## EXERCISE GOAL
Search the entries for the word "BUSY". Copy every line that holds it.

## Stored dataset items
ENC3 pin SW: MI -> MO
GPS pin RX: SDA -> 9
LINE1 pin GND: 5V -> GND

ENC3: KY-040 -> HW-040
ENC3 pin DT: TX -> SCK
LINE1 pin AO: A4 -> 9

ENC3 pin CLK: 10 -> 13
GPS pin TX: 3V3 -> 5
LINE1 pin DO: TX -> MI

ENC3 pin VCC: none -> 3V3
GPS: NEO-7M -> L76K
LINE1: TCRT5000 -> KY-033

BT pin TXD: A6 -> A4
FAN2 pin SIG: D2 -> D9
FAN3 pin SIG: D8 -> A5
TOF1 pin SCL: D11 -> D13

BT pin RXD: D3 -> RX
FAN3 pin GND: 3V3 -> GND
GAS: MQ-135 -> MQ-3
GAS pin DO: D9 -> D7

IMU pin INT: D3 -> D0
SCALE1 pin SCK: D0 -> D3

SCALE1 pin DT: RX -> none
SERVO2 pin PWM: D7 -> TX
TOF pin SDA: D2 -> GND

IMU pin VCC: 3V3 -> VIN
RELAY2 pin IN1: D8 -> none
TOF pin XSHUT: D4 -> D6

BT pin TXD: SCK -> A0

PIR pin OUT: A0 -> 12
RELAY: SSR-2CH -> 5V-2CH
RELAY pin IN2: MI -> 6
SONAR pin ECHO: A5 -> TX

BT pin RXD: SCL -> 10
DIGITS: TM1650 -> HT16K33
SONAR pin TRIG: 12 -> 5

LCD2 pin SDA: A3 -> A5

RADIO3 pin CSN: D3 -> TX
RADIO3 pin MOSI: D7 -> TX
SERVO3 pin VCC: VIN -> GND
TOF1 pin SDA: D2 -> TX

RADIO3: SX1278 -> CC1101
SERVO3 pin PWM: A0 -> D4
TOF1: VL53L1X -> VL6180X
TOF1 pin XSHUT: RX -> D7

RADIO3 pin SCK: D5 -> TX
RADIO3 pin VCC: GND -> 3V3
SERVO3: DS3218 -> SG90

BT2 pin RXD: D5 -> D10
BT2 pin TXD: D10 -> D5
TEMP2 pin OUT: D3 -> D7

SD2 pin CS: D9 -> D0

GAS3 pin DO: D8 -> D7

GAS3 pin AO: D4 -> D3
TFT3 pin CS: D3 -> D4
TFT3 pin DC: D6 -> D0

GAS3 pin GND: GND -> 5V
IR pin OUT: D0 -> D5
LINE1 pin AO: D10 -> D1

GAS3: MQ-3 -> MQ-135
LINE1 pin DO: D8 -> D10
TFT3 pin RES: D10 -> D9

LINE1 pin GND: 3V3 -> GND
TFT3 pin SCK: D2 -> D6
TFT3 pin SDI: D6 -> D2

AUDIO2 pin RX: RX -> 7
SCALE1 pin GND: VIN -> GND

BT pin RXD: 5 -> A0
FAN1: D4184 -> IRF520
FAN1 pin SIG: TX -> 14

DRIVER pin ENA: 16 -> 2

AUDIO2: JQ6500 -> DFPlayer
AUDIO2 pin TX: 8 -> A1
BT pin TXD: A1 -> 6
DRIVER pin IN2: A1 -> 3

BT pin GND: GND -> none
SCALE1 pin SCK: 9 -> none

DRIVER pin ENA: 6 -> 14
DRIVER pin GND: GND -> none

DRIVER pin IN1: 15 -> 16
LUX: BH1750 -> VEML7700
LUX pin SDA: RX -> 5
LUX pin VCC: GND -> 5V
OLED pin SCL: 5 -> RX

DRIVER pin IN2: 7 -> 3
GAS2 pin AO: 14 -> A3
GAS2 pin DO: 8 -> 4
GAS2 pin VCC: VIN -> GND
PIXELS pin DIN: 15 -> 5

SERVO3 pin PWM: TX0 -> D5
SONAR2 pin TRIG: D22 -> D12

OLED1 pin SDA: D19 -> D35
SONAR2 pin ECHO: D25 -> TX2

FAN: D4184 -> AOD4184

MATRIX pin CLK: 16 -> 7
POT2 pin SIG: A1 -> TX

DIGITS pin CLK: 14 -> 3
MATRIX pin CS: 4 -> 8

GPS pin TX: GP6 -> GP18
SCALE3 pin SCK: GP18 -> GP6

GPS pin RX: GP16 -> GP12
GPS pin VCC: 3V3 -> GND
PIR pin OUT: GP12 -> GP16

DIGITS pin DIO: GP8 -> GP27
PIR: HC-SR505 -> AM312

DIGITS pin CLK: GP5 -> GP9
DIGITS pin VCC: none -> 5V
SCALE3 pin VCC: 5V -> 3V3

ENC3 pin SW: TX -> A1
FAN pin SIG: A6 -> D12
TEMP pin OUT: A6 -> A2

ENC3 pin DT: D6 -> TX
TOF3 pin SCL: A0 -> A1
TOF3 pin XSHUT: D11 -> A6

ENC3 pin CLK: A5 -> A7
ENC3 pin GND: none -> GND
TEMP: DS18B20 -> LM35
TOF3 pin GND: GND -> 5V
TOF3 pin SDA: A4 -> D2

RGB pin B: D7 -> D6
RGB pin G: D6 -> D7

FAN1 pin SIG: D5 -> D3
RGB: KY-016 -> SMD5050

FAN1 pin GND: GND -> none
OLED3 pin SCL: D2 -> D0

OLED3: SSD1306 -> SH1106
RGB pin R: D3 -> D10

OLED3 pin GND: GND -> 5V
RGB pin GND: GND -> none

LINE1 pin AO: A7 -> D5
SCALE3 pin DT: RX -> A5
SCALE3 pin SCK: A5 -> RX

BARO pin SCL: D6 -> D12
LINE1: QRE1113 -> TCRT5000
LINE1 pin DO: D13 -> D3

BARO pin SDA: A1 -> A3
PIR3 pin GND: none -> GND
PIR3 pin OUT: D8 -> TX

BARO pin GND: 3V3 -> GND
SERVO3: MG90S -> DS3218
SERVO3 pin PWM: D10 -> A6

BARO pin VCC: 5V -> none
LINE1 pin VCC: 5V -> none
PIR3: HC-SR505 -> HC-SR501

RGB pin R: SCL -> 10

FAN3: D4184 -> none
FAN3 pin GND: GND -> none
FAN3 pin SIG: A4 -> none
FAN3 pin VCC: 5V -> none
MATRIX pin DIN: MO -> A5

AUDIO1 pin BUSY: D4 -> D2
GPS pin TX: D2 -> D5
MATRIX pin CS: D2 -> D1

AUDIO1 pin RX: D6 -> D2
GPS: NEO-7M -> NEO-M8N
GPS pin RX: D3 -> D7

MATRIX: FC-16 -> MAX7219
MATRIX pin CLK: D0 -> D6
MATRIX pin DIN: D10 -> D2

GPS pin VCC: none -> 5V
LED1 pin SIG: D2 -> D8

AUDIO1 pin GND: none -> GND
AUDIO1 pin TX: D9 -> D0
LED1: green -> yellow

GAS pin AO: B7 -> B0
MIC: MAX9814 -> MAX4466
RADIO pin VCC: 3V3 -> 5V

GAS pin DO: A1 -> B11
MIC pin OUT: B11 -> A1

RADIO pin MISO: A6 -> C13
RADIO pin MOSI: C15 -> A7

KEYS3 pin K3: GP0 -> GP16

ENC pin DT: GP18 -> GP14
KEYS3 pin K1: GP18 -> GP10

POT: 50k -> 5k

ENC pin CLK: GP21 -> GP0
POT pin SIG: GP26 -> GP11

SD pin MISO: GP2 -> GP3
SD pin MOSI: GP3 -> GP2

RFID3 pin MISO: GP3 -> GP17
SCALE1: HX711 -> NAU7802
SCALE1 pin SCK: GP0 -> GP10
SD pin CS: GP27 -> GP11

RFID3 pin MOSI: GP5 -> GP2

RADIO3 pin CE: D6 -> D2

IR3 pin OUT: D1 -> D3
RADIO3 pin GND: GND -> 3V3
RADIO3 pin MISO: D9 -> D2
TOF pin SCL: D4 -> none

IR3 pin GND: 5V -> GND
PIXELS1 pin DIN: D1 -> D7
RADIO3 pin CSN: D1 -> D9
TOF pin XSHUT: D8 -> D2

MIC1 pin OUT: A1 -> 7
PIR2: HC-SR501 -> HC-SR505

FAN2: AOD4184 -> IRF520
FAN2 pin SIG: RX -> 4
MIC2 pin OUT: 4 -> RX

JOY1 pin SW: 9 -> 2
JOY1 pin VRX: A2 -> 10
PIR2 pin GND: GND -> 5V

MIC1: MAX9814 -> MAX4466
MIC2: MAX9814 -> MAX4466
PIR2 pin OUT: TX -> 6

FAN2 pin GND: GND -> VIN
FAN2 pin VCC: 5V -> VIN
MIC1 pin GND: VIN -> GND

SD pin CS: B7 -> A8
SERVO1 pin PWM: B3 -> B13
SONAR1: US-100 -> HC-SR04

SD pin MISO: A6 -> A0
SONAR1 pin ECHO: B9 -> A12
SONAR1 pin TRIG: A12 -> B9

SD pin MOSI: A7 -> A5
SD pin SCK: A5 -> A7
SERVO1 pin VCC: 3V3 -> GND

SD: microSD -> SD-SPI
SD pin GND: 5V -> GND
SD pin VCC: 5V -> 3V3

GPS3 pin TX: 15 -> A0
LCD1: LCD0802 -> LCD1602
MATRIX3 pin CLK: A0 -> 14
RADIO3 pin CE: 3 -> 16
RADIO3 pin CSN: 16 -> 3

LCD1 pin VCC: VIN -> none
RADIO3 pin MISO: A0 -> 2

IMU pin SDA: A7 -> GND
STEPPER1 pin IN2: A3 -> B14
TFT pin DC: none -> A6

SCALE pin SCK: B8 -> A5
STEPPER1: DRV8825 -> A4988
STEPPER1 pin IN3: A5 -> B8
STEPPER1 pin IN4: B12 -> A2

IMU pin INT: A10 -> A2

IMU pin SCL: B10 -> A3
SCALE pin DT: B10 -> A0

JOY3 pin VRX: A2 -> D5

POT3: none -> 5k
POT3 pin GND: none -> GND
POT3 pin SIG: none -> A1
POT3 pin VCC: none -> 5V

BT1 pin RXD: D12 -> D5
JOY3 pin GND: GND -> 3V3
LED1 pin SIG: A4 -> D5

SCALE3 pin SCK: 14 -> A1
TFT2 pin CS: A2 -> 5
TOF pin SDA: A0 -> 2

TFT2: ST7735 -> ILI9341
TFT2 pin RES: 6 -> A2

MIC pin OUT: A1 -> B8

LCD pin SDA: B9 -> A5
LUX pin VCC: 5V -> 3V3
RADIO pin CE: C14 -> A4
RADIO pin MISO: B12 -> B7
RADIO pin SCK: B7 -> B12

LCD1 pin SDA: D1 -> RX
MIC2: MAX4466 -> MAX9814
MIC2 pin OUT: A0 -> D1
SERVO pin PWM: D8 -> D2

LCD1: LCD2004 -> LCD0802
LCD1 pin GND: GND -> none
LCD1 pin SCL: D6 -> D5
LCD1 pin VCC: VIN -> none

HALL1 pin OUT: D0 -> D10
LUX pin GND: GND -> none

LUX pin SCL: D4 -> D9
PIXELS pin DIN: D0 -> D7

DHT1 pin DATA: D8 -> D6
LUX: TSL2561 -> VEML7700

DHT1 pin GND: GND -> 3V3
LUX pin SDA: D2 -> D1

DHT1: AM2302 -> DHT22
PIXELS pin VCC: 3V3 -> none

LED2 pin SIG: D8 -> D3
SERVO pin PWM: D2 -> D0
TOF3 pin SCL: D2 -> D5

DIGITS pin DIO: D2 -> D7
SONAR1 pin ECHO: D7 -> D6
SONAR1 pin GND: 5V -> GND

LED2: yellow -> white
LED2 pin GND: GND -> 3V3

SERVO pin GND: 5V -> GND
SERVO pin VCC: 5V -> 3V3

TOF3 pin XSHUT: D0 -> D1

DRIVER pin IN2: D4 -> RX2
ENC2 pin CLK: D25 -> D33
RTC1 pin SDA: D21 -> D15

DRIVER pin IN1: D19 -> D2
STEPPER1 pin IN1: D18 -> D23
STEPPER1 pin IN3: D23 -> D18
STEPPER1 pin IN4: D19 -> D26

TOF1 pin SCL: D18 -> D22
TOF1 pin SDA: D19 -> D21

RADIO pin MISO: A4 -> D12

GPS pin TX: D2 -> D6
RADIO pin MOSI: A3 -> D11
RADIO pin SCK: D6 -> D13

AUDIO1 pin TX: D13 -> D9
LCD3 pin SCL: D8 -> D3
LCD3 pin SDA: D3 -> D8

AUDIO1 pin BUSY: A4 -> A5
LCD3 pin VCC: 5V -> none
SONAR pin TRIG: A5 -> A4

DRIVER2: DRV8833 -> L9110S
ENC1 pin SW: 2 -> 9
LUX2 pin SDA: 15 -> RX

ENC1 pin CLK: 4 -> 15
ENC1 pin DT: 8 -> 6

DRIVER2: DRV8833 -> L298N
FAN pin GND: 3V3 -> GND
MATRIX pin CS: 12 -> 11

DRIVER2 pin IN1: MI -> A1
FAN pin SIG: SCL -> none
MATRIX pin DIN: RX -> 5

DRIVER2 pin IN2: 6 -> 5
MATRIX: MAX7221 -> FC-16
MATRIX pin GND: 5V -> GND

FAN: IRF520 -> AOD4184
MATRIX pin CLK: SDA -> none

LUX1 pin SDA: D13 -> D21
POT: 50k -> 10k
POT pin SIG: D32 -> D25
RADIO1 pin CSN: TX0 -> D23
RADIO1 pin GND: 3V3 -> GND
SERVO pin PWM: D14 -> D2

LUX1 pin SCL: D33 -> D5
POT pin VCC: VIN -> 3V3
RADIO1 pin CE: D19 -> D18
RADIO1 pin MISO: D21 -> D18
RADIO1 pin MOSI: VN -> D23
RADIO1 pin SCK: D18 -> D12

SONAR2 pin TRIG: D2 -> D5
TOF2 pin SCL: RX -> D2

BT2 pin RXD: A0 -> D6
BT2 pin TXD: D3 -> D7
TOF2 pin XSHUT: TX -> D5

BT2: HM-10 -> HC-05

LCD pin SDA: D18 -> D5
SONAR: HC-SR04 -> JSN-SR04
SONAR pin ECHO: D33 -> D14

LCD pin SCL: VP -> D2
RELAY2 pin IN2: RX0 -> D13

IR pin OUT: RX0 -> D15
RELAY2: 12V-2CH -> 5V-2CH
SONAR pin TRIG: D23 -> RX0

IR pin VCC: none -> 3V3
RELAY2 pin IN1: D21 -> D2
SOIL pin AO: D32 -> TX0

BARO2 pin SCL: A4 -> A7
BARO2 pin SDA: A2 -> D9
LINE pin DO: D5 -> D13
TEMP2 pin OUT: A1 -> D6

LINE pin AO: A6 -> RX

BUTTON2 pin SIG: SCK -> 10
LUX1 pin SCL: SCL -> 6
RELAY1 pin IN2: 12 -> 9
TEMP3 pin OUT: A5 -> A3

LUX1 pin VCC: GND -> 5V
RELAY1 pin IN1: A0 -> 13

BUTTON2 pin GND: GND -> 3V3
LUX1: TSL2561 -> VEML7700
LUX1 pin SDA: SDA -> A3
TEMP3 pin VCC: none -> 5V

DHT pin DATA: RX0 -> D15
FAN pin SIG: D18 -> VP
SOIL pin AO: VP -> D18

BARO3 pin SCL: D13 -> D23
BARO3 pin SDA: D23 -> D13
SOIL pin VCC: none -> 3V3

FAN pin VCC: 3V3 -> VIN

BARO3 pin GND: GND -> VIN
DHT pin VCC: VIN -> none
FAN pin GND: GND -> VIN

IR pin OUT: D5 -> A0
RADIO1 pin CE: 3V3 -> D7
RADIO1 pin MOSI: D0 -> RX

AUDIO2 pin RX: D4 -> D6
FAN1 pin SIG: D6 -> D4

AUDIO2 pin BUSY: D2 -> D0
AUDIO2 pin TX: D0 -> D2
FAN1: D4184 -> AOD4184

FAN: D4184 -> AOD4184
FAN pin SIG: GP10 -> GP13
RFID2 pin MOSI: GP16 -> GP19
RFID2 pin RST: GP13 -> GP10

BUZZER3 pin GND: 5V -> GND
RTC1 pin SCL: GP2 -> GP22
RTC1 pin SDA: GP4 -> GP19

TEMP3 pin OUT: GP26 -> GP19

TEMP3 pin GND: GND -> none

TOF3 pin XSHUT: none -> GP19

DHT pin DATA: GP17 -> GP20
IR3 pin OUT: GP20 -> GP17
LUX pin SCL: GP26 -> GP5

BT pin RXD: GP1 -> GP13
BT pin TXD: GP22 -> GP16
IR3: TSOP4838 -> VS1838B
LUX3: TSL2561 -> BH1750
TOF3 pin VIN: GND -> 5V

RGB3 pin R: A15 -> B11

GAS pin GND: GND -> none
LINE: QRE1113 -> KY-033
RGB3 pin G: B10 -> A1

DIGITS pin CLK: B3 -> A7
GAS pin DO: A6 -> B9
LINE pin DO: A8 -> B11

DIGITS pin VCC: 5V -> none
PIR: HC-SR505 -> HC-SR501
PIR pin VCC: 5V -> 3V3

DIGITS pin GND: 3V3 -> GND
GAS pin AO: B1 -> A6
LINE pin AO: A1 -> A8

## TASK ANSWER
AUDIO1 pin BUSY: D4 -> D2
AUDIO1 pin BUSY: A4 -> A5
AUDIO2 pin BUSY: D2 -> D0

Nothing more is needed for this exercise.